+++ Dataset +++

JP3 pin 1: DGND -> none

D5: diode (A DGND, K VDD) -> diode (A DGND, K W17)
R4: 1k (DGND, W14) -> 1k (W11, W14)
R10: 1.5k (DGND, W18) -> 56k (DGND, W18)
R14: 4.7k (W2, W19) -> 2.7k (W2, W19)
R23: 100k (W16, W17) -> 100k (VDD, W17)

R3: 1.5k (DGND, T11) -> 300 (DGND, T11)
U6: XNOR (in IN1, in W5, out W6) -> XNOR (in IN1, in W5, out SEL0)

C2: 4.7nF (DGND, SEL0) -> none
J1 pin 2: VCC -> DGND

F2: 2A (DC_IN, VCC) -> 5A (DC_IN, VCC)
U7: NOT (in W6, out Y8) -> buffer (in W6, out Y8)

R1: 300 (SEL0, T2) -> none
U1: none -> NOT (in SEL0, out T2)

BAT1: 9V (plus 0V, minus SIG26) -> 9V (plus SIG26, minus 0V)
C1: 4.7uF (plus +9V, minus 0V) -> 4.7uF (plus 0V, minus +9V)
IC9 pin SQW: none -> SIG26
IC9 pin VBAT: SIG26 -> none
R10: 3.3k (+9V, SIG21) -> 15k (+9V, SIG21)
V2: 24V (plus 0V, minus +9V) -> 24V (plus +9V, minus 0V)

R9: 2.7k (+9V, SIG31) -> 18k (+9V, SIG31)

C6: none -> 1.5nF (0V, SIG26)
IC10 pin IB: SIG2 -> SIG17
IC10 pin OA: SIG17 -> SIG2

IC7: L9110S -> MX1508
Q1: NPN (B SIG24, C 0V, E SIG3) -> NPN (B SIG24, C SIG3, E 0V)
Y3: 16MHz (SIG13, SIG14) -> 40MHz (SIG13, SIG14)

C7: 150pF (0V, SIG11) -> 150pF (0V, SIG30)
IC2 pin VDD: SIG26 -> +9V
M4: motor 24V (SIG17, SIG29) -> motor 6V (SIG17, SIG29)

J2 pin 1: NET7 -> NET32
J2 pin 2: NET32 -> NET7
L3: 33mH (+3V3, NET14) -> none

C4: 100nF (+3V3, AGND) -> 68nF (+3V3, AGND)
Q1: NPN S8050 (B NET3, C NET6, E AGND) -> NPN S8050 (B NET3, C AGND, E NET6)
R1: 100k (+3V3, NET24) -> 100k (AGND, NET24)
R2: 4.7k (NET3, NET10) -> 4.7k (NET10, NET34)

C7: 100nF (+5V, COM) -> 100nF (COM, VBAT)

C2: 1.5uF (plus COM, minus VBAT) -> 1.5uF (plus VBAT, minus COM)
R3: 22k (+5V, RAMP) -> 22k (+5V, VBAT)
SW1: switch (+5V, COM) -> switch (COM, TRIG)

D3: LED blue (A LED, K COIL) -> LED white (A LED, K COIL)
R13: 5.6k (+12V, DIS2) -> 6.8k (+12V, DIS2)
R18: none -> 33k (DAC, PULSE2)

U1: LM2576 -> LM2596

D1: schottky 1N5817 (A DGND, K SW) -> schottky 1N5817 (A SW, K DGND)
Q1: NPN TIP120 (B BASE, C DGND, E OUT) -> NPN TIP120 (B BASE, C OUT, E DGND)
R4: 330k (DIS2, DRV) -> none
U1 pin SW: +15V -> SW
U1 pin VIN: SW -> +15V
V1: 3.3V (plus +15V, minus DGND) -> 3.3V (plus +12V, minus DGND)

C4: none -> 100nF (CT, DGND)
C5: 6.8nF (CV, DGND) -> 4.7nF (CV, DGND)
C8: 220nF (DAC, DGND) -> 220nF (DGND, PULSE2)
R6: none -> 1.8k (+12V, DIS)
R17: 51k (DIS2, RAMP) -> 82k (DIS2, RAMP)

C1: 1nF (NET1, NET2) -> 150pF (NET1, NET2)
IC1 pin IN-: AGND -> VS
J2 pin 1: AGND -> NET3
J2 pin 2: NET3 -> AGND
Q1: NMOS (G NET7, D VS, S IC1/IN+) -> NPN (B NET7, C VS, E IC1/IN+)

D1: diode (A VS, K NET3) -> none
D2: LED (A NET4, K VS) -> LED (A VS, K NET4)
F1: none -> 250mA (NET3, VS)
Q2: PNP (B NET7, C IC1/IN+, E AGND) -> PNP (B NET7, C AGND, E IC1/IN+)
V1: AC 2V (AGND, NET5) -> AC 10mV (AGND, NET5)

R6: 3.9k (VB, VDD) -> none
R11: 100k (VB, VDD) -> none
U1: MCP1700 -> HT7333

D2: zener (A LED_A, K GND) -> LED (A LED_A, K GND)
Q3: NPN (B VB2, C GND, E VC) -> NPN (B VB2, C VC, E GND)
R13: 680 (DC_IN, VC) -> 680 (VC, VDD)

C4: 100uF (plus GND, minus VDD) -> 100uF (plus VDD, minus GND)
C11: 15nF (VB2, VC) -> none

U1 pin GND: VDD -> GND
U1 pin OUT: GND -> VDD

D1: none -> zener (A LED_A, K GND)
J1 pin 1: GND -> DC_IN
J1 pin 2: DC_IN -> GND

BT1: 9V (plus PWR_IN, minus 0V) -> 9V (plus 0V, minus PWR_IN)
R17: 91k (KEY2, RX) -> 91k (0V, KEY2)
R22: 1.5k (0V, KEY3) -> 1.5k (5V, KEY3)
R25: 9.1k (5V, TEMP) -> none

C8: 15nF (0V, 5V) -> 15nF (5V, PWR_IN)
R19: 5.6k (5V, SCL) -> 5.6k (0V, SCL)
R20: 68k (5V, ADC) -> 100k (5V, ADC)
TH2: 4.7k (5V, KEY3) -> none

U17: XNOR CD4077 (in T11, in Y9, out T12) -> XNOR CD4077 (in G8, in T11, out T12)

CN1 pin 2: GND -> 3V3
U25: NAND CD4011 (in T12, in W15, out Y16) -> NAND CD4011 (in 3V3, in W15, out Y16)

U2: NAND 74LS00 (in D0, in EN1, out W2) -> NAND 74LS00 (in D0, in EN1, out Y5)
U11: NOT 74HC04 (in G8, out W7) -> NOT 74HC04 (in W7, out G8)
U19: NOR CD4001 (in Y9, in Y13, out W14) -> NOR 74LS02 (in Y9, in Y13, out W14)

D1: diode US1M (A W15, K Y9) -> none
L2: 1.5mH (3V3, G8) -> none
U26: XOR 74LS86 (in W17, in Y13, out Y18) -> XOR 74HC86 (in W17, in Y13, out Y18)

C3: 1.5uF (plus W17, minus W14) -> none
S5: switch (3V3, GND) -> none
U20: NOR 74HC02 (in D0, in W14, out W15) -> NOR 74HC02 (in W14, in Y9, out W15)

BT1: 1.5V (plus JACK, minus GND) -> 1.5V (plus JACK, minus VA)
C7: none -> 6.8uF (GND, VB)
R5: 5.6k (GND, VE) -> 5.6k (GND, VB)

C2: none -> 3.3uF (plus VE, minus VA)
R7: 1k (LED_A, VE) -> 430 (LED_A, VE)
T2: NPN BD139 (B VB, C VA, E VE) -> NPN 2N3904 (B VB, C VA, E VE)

+++

From the material above, copy exactly the lines between the line holding "R1: 100k (+3V3, NET24) -> 100k (AGND, NET24)" and the line holding "U1: MCP1700 -> HT7333", inclusive, and only those.

Written answer:
R1: 100k (+3V3, NET24) -> 100k (AGND, NET24)
R2: 4.7k (NET3, NET10) -> 4.7k (NET10, NET34)

C7: 100nF (+5V, COM) -> 100nF (COM, VBAT)

C2: 1.5uF (plus COM, minus VBAT) -> 1.5uF (plus VBAT, minus COM)
R3: 22k (+5V, RAMP) -> 22k (+5V, VBAT)
SW1: switch (+5V, COM) -> switch (COM, TRIG)

D3: LED blue (A LED, K COIL) -> LED white (A LED, K COIL)
R13: 5.6k (+12V, DIS2) -> 6.8k (+12V, DIS2)
R18: none -> 33k (DAC, PULSE2)

U1: LM2576 -> LM2596

D1: schottky 1N5817 (A DGND, K SW) -> schottky 1N5817 (A SW, K DGND)
Q1: NPN TIP120 (B BASE, C DGND, E OUT) -> NPN TIP120 (B BASE, C OUT, E DGND)
R4: 330k (DIS2, DRV) -> none
U1 pin SW: +15V -> SW
U1 pin VIN: SW -> +15V
V1: 3.3V (plus +15V, minus DGND) -> 3.3V (plus +12V, minus DGND)

C4: none -> 100nF (CT, DGND)
C5: 6.8nF (CV, DGND) -> 4.7nF (CV, DGND)
C8: 220nF (DAC, DGND) -> 220nF (DGND, PULSE2)
R6: none -> 1.8k (+12V, DIS)
R17: 51k (DIS2, RAMP) -> 82k (DIS2, RAMP)

C1: 1nF (NET1, NET2) -> 150pF (NET1, NET2)
IC1 pin IN-: AGND -> VS
J2 pin 1: AGND -> NET3
J2 pin 2: NET3 -> AGND
Q1: NMOS (G NET7, D VS, S IC1/IN+) -> NPN (B NET7, C VS, E IC1/IN+)

D1: diode (A VS, K NET3) -> none
D2: LED (A NET4, K VS) -> LED (A VS, K NET4)
F1: none -> 250mA (NET3, VS)
Q2: PNP (B NET7, C IC1/IN+, E AGND) -> PNP (B NET7, C AGND, E IC1/IN+)
V1: AC 2V (AGND, NET5) -> AC 10mV (AGND, NET5)

R6: 3.9k (VB, VDD) -> none
R11: 100k (VB, VDD) -> none
U1: MCP1700 -> HT7333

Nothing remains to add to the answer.